**Exercise directions**
Each record beneath this sentence is to be transcribed exactly as it reads.
-------------------------
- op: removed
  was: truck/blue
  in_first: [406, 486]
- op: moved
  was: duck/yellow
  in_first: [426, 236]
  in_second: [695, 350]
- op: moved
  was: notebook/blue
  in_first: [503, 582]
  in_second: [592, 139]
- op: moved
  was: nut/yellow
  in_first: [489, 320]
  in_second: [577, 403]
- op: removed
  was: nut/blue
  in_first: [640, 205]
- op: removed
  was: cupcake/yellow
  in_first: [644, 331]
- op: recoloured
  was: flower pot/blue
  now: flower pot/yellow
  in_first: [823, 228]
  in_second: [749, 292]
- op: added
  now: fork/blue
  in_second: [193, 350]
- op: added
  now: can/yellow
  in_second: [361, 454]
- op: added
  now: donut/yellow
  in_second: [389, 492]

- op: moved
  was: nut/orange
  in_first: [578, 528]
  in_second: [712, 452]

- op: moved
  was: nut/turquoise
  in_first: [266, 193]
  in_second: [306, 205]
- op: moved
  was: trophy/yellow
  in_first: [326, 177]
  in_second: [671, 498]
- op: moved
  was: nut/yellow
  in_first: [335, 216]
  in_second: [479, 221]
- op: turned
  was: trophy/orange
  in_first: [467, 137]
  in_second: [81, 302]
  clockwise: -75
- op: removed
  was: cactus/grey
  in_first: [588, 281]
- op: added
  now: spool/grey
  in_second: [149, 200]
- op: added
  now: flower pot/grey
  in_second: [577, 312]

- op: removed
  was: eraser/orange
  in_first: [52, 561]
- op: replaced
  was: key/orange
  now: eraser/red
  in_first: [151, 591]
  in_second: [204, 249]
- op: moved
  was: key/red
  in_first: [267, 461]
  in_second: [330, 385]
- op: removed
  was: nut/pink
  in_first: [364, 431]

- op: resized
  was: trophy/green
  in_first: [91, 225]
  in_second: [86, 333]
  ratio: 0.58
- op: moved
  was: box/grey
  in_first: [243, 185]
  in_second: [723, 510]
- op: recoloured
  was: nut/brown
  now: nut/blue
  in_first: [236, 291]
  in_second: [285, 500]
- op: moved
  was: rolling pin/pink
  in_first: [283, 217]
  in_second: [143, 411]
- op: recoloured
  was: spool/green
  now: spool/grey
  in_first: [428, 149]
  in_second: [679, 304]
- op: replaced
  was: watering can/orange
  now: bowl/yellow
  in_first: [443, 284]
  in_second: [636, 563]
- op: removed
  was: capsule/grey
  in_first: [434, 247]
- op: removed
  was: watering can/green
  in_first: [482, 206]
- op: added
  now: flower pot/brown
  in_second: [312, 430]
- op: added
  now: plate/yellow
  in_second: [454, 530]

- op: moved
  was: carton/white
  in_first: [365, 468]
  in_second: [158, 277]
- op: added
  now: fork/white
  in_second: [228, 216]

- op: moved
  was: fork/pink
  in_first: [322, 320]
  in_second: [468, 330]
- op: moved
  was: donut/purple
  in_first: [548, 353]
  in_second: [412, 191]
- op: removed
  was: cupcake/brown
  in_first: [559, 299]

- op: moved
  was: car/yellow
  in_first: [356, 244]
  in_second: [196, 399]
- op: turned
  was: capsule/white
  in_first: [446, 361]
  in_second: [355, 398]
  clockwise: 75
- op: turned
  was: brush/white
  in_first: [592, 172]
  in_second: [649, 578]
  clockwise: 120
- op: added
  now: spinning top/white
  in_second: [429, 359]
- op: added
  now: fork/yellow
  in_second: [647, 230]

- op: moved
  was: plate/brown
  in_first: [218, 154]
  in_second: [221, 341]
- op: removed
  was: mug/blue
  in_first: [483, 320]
-------------------------
**Response to this task**
- op: removed
  was: truck/blue
  in_first: [406, 486]
- op: moved
  was: duck/yellow
  in_first: [426, 236]
  in_second: [695, 350]
- op: moved
  was: notebook/blue
  in_first: [503, 582]
  in_second: [592, 139]
- op: moved
  was: nut/yellow
  in_first: [489, 320]
  in_second: [577, 403]
- op: removed
  was: nut/blue
  in_first: [640, 205]
- op: removed
  was: cupcake/yellow
  in_first: [644, 331]
- op: recoloured
  was: flower pot/blue
  now: flower pot/yellow
  in_first: [823, 228]
  in_second: [749, 292]
- op: added
  now: fork/blue
  in_second: [193, 350]
- op: added
  now: can/yellow
  in_second: [361, 454]
- op: added
  now: donut/yellow
  in_second: [389, 492]

- op: moved
  was: nut/orange
  in_first: [578, 528]
  in_second: [712, 452]

- op: moved
  was: nut/turquoise
  in_first: [266, 193]
  in_second: [306, 205]
- op: moved
  was: trophy/yellow
  in_first: [326, 177]
  in_second: [671, 498]
- op: moved
  was: nut/yellow
  in_first: [335, 216]
  in_second: [479, 221]
- op: turned
  was: trophy/orange
  in_first: [467, 137]
  in_second: [81, 302]
  clockwise: -75
- op: removed
  was: cactus/grey
  in_first: [588, 281]
- op: added
  now: spool/grey
  in_second: [149, 200]
- op: added
  now: flower pot/grey
  in_second: [577, 312]

- op: removed
  was: eraser/orange
  in_first: [52, 561]
- op: replaced
  was: key/orange
  now: eraser/red
  in_first: [151, 591]
  in_second: [204, 249]
- op: moved
  was: key/red
  in_first: [267, 461]
  in_second: [330, 385]
- op: removed
  was: nut/pink
  in_first: [364, 431]

- op: resized
  was: trophy/green
  in_first: [91, 225]
  in_second: [86, 333]
  ratio: 0.58
- op: moved
  was: box/grey
  in_first: [243, 185]
  in_second: [723, 510]
- op: recoloured
  was: nut/brown
  now: nut/blue
  in_first: [236, 291]
  in_second: [285, 500]
- op: moved
  was: rolling pin/pink
  in_first: [283, 217]
  in_second: [143, 411]
- op: recoloured
  was: spool/green
  now: spool/grey
  in_first: [428, 149]
  in_second: [679, 304]
- op: replaced
  was: watering can/orange
  now: bowl/yellow
  in_first: [443, 284]
  in_second: [636, 563]
- op: removed
  was: capsule/grey
  in_first: [434, 247]
- op: removed
  was: watering can/green
  in_first: [482, 206]
- op: added
  now: flower pot/brown
  in_second: [312, 430]
- op: added
  now: plate/yellow
  in_second: [454, 530]

- op: moved
  was: carton/white
  in_first: [365, 468]
  in_second: [158, 277]
- op: added
  now: fork/white
  in_second: [228, 216]

- op: moved
  was: fork/pink
  in_first: [322, 320]
  in_second: [468, 330]
- op: moved
  was: donut/purple
  in_first: [548, 353]
  in_second: [412, 191]
- op: removed
  was: cupcake/brown
  in_first: [559, 299]

- op: moved
  was: car/yellow
  in_first: [356, 244]
  in_second: [196, 399]
- op: turned
  was: capsule/white
  in_first: [446, 361]
  in_second: [355, 398]
  clockwise: 75
- op: turned
  was: brush/white
  in_first: [592, 172]
  in_second: [649, 578]
  clockwise: 120
- op: added
  now: spinning top/white
  in_second: [429, 359]
- op: added
  now: fork/yellow
  in_second: [647, 230]

- op: moved
  was: plate/brown
  in_first: [218, 154]
  in_second: [221, 341]
- op: removed
  was: mug/blue
  in_first: [483, 320]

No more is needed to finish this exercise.